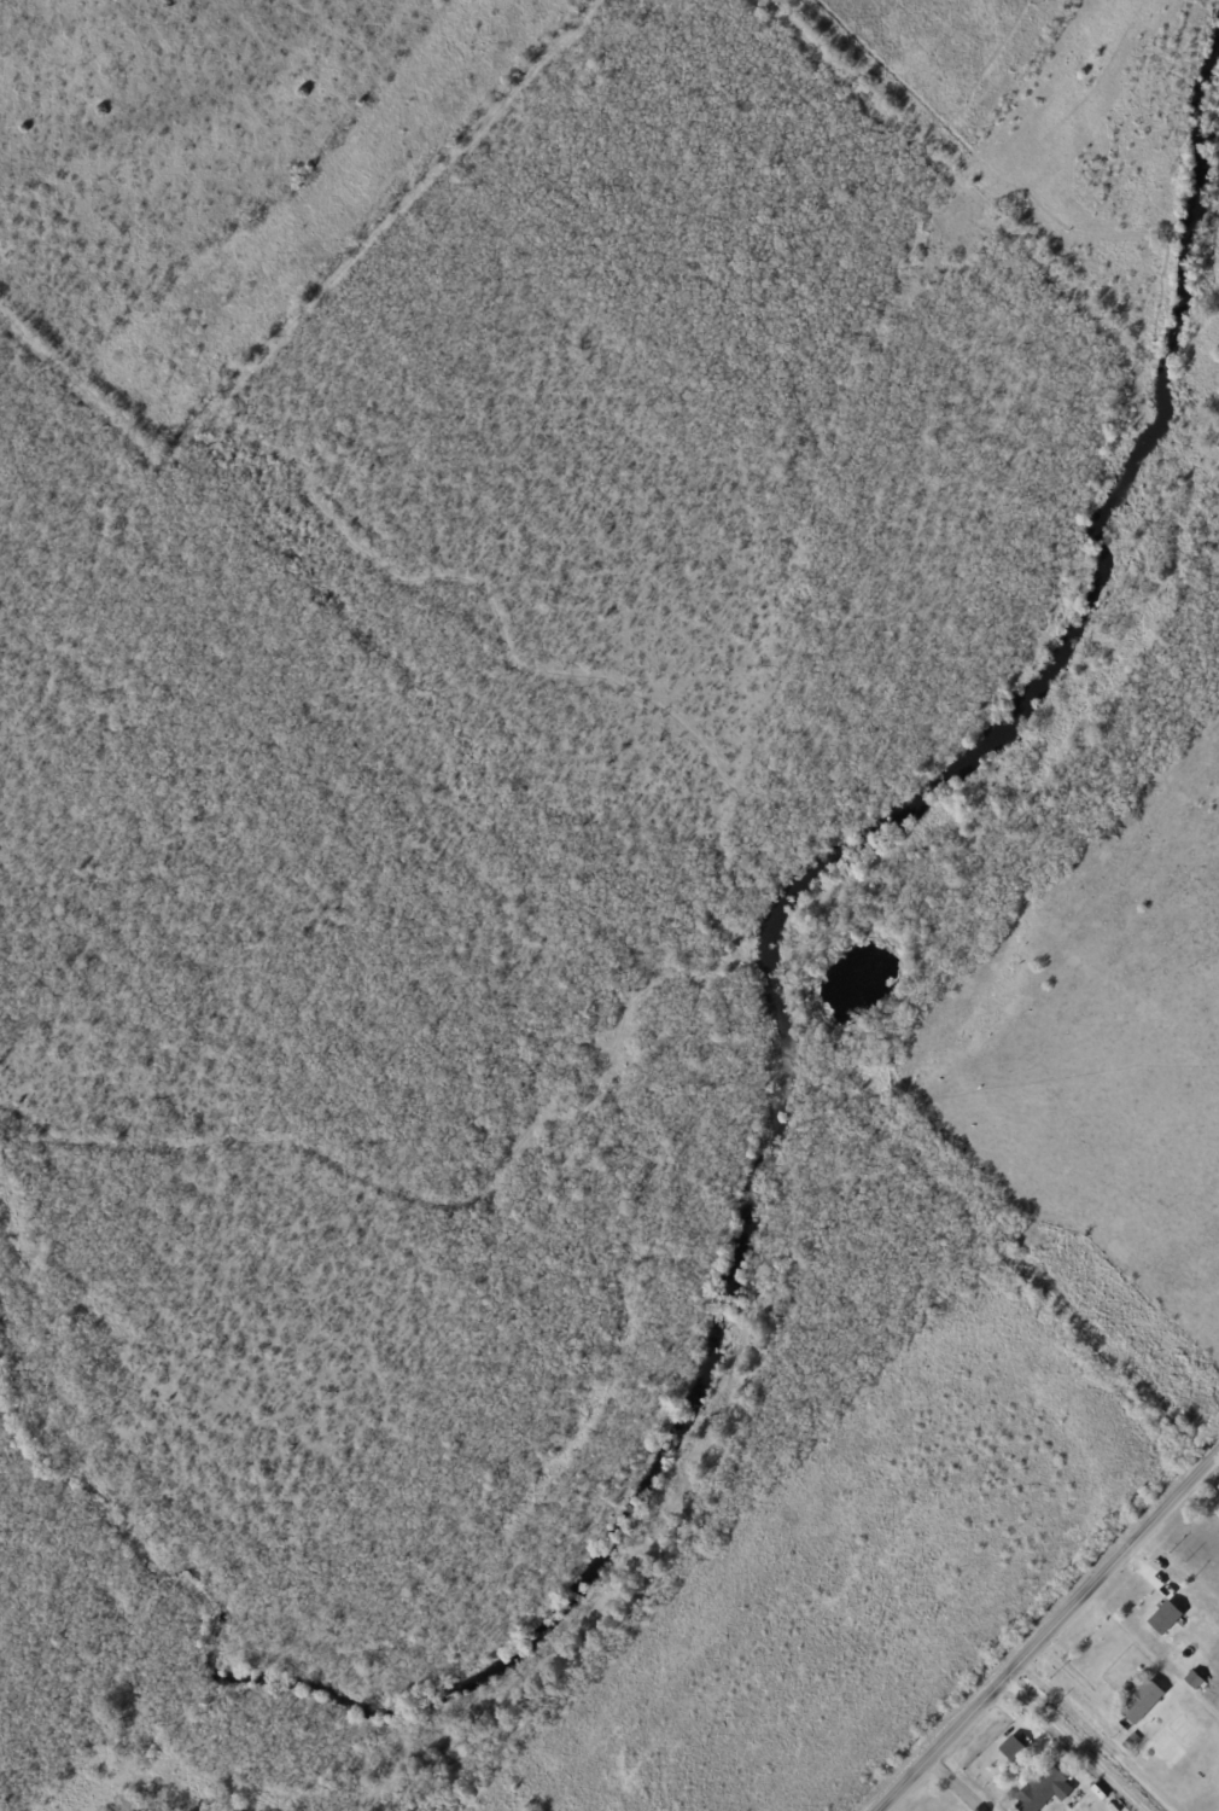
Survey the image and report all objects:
road: (1201, 1497)
building: (1167, 1618)
road: (1046, 1627)
building: (1144, 1703)
road: (1092, 1736)
road: (1071, 1743)
building: (1131, 1745)
building: (1015, 1749)
building: (1045, 1792)

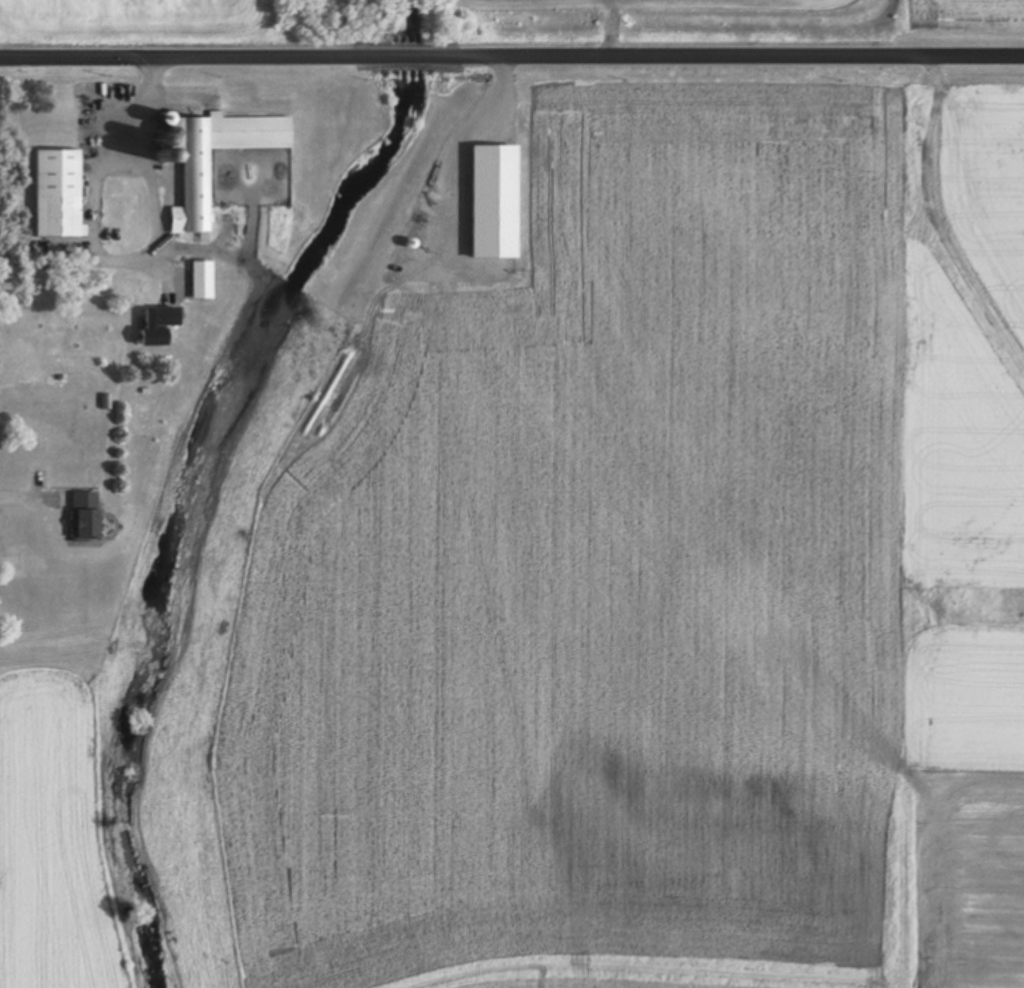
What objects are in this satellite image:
━━━━━━━━━━━━━━━━
Repeat each entry above exactly, passing over any images.

#### RESPONSE:
Survey the image and report all objects:
road: (1201, 1497)
building: (1167, 1618)
road: (1046, 1627)
building: (1144, 1703)
road: (1092, 1736)
road: (1071, 1743)
building: (1131, 1745)
building: (1015, 1749)
building: (1045, 1792)

What objects are in this satellite image:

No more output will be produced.